%%
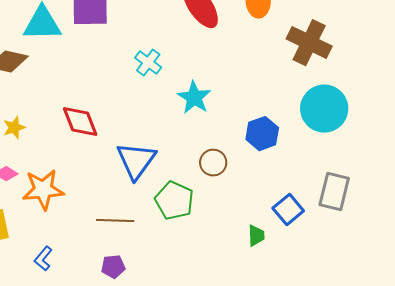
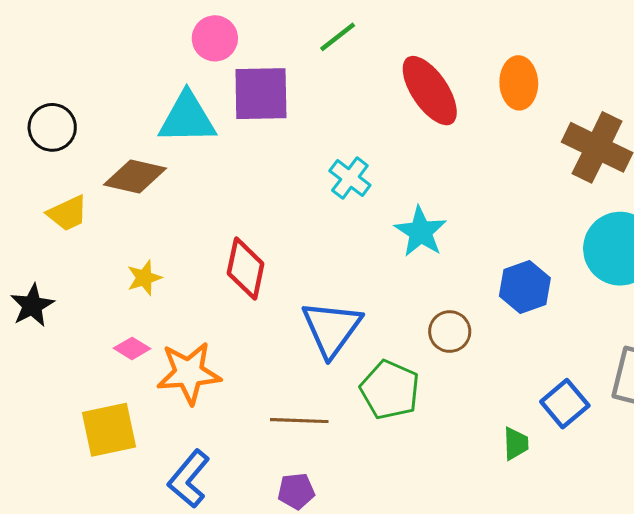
red diamond: (80, 122) -> (246, 269), turned 33
blue L-shape: (43, 259) -> (189, 479), size x1.5

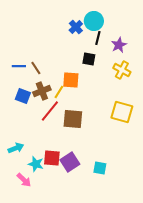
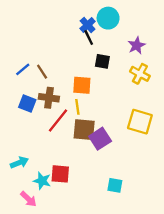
black line: (98, 38) -> (89, 37), moved, turned -40
blue line: (19, 66) -> (23, 69), turned -40
brown cross: (42, 91) -> (49, 98), turned 30
yellow line: (59, 92) -> (77, 107), moved, turned -40
purple square: (70, 162) -> (100, 139), moved

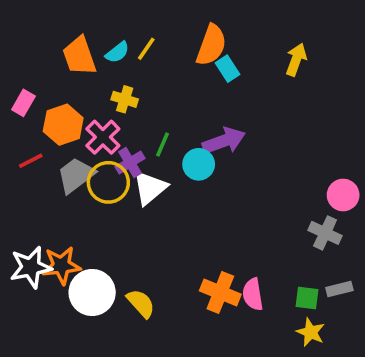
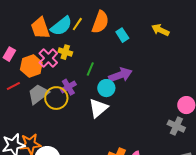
orange semicircle: (211, 45) -> (100, 22), moved
cyan semicircle: (117, 52) -> (61, 26), size x1.6
yellow arrow: (296, 60) -> (160, 30), turned -84
pink cross: (103, 137) -> (48, 58), moved
green line: (163, 144) -> (90, 69), moved
white triangle: (150, 188) -> (98, 108), moved

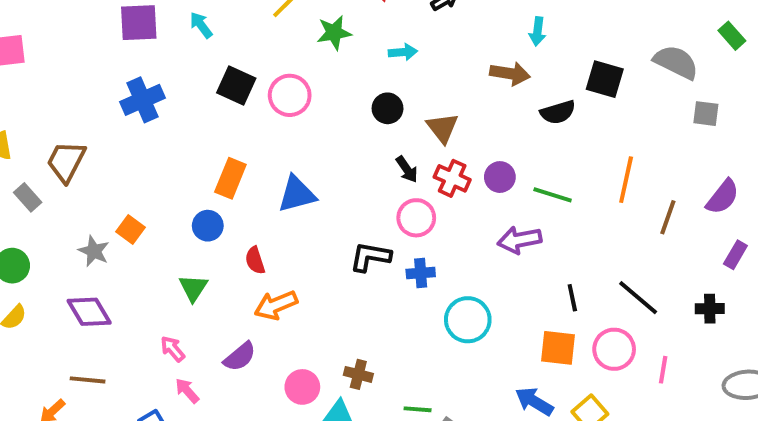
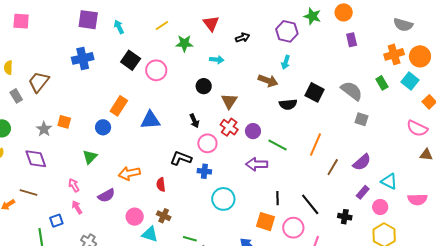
black arrow: (407, 169) -> (194, 121), moved
orange square: (130, 230) -> (64, 122), turned -32
red semicircle: (255, 260) -> (161, 185), moved

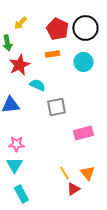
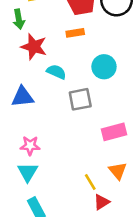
cyan circle: (83, 62) -> (104, 67), moved
red star: (19, 65) -> (34, 47), turned -30
orange triangle: (87, 173) -> (118, 171), moved

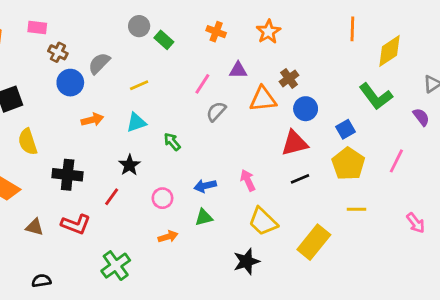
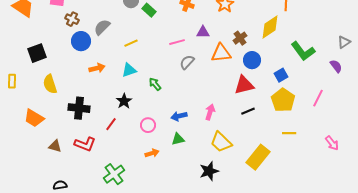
yellow diamond: (389, 51) -> (270, 27), moved
pink line: (202, 84) -> (177, 42), turned 42
pink arrow: (248, 180) -> (210, 112), turned 42

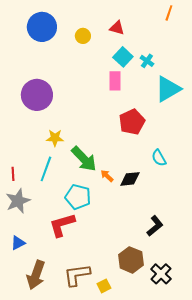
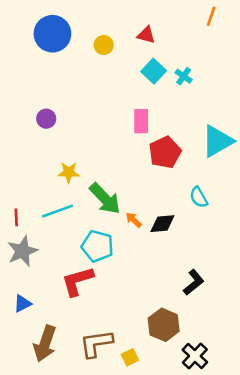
pink rectangle: (115, 81) -> (141, 121), moved
cyan triangle: (168, 89) -> (217, 141), moved
purple circle: (37, 95) -> (46, 119), size x0.5
cyan line: (46, 169) -> (57, 211), turned 50
black cross: (161, 274) -> (195, 356), moved

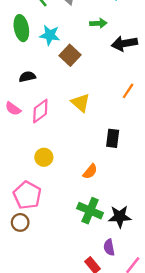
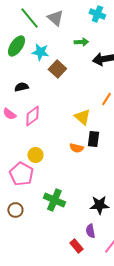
green ellipse: (21, 28) -> (16, 46), turned 45
yellow triangle: (81, 103) -> (82, 117), moved
orange semicircle: (90, 171) -> (76, 148), moved, turned 64
pink pentagon: (27, 195) -> (21, 174), moved
green cross: (90, 211) -> (54, 200), moved

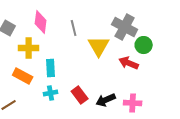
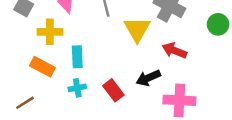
green circle: (144, 45) -> (218, 24), moved
black arrow: (106, 100) -> (148, 78), moved
pink cross: (133, 103) -> (179, 100), size x1.4

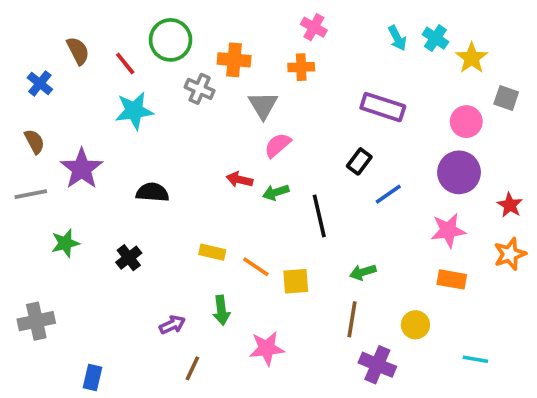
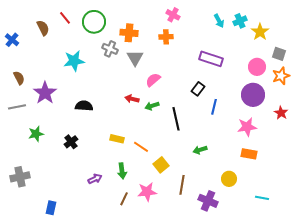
cyan cross: (435, 38) -> (240, 21), turned 32
red line: (125, 64) -> (65, 18), moved
blue cross: (40, 83) -> (12, 40), moved
gray triangle: (263, 105) -> (135, 58), moved
blue line: (388, 194) -> (214, 107), turned -42
orange star: (510, 254) -> (281, 76), moved
yellow square: (296, 281) -> (161, 165), moved, turned -35
brown line: (352, 319) -> (182, 185), moved
brown line: (192, 368) -> (124, 199), moved

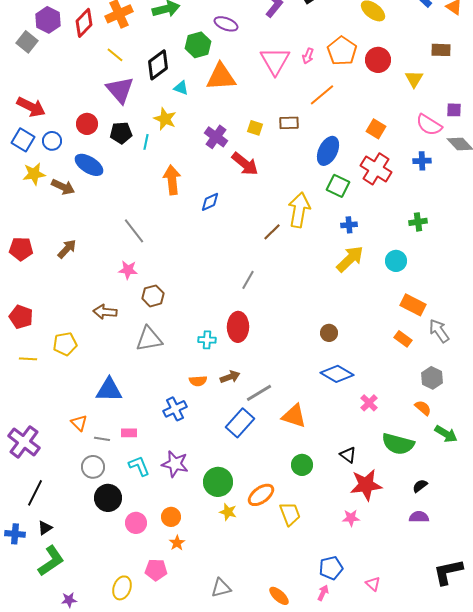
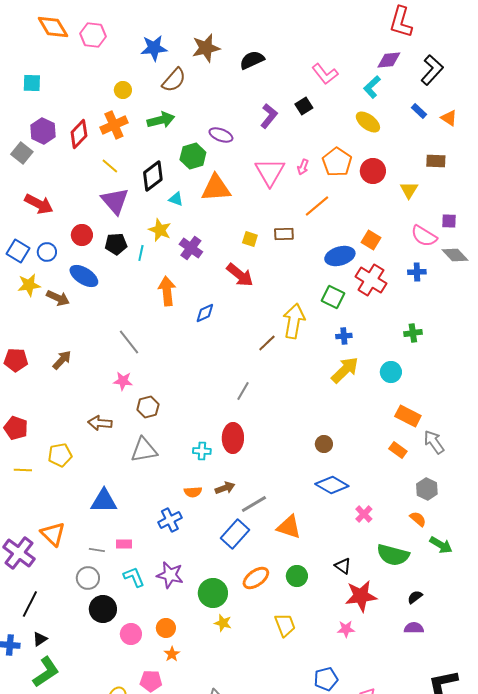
red arrow: (31, 107) -> (39, 204), moved
purple cross: (216, 137) -> (191, 248), moved
blue ellipse: (328, 151) -> (340, 256), moved, turned 48
orange triangle: (79, 423) -> (53, 534), moved, size x1.5
orange ellipse: (261, 495) -> (256, 578), moved

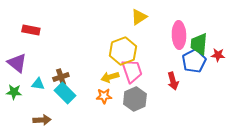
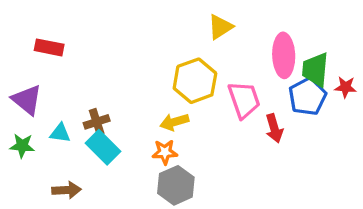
pink trapezoid: (132, 71) -> (244, 100), moved
gray hexagon: (135, 99) -> (176, 185), moved

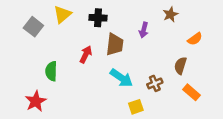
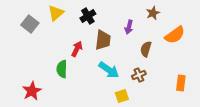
black cross: (98, 18) -> (88, 16), turned -35
orange semicircle: (195, 39) -> (175, 35), size x1.5
brown semicircle: (180, 66) -> (146, 49), moved
green semicircle: (51, 71) -> (62, 69), moved
orange rectangle: (192, 92) -> (181, 83), moved, turned 56

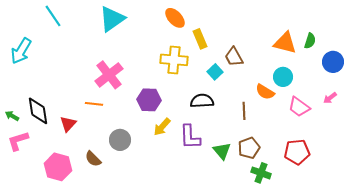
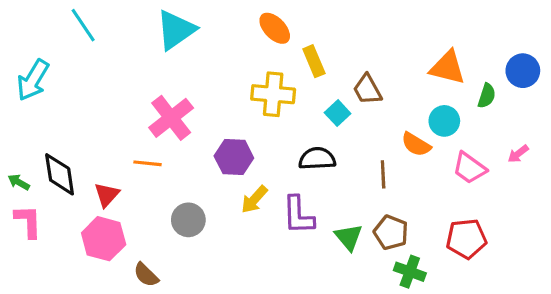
green semicircle: (310, 41) -> (487, 96), moved
blue circle: (333, 62) -> (523, 71), moved
pink L-shape: (18, 141) -> (28, 221), turned 105
brown pentagon: (249, 148) -> (391, 232), turned -30
brown semicircle: (93, 159) -> (146, 275), moved
pink hexagon: (58, 167) -> (104, 239), moved

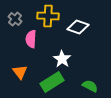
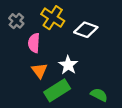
yellow cross: (48, 16) -> (53, 18), turned 30
orange triangle: (20, 72) -> (39, 71), moved

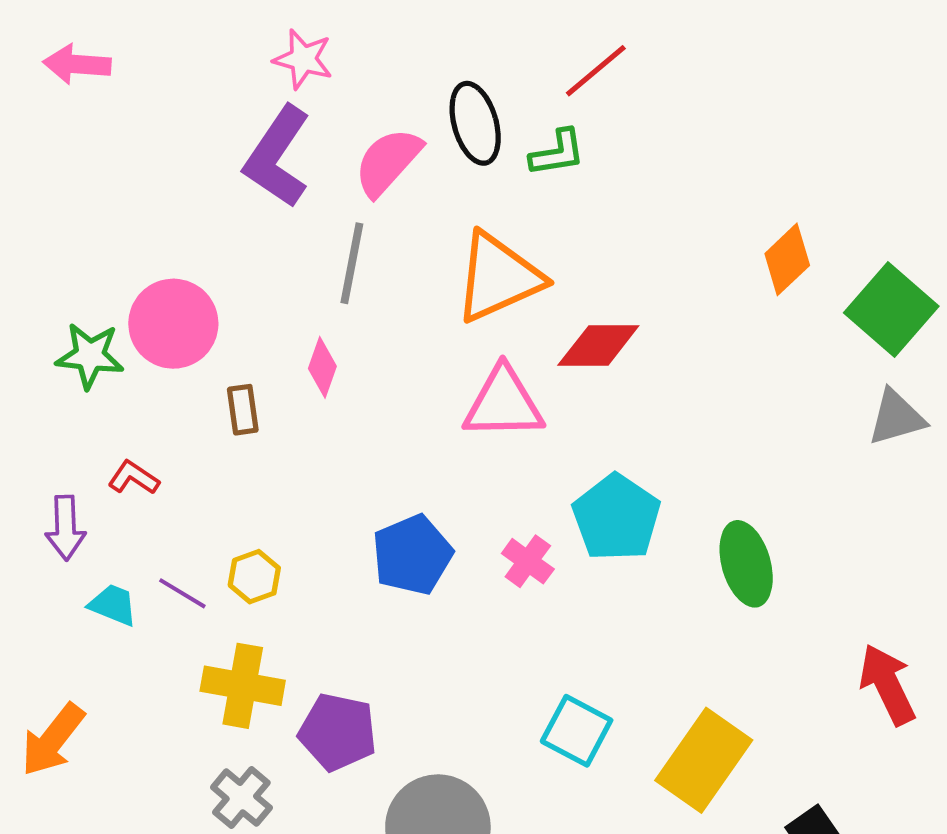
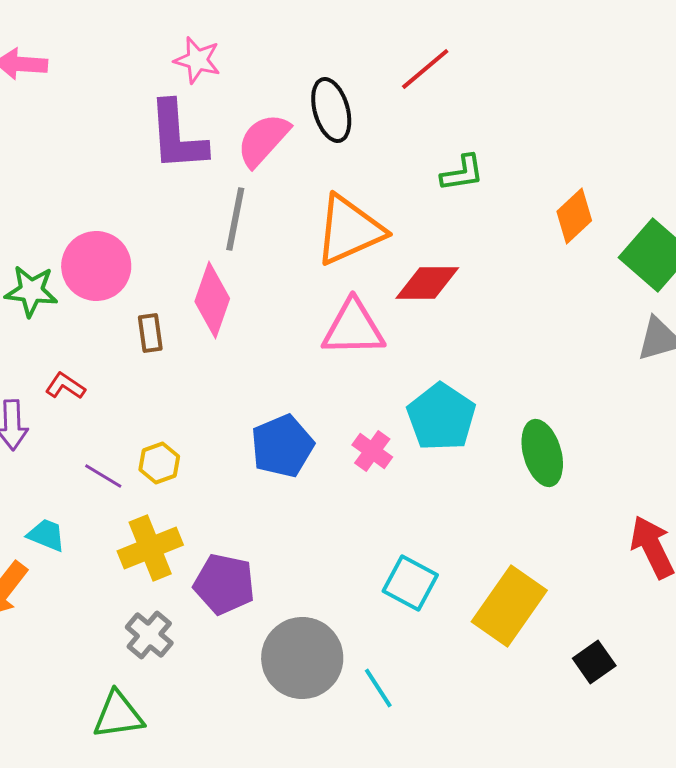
green L-shape: (557, 153) -> (462, 173), moved
purple L-shape: (277, 157) -> (177, 136), turned -38
pink diamond: (322, 367) -> (212, 300), size x1.6
cyan trapezoid: (113, 605) -> (46, 535), moved
yellow cross: (243, 686) -> (150, 548), turned -32

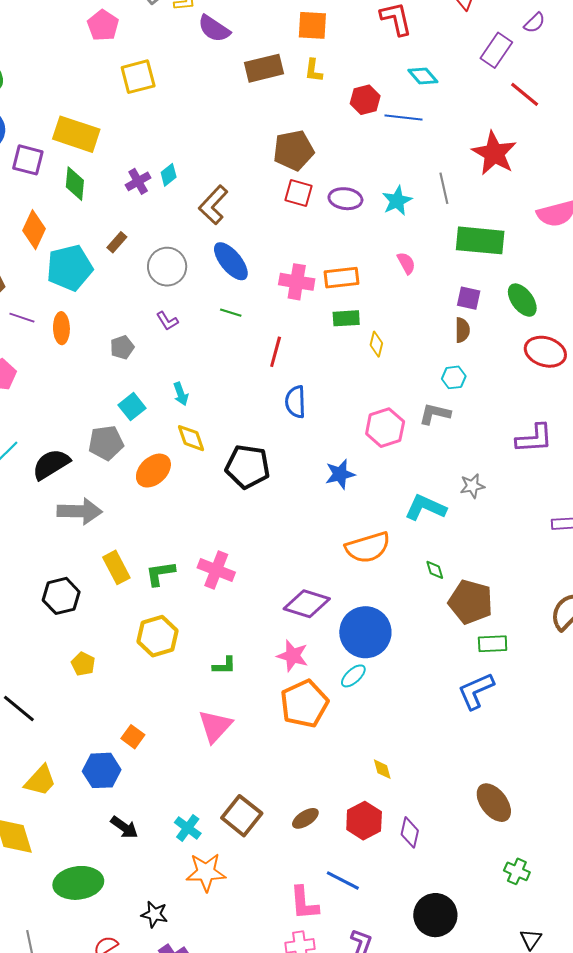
%%
Return the stretch of data that begins with the line showing "black cross: (161, 274) -> (195, 356), moved" and goes on through the line showing "green circle: (144, 45) -> (218, 24), moved", exactly, with pictures removed.

black cross: (161, 274) -> (195, 356), moved

green ellipse: (21, 28) -> (16, 46), turned 45
yellow triangle: (81, 103) -> (82, 117), moved
orange semicircle: (90, 171) -> (76, 148), moved, turned 64
pink pentagon: (27, 195) -> (21, 174), moved
green cross: (90, 211) -> (54, 200), moved

green circle: (144, 45) -> (218, 24), moved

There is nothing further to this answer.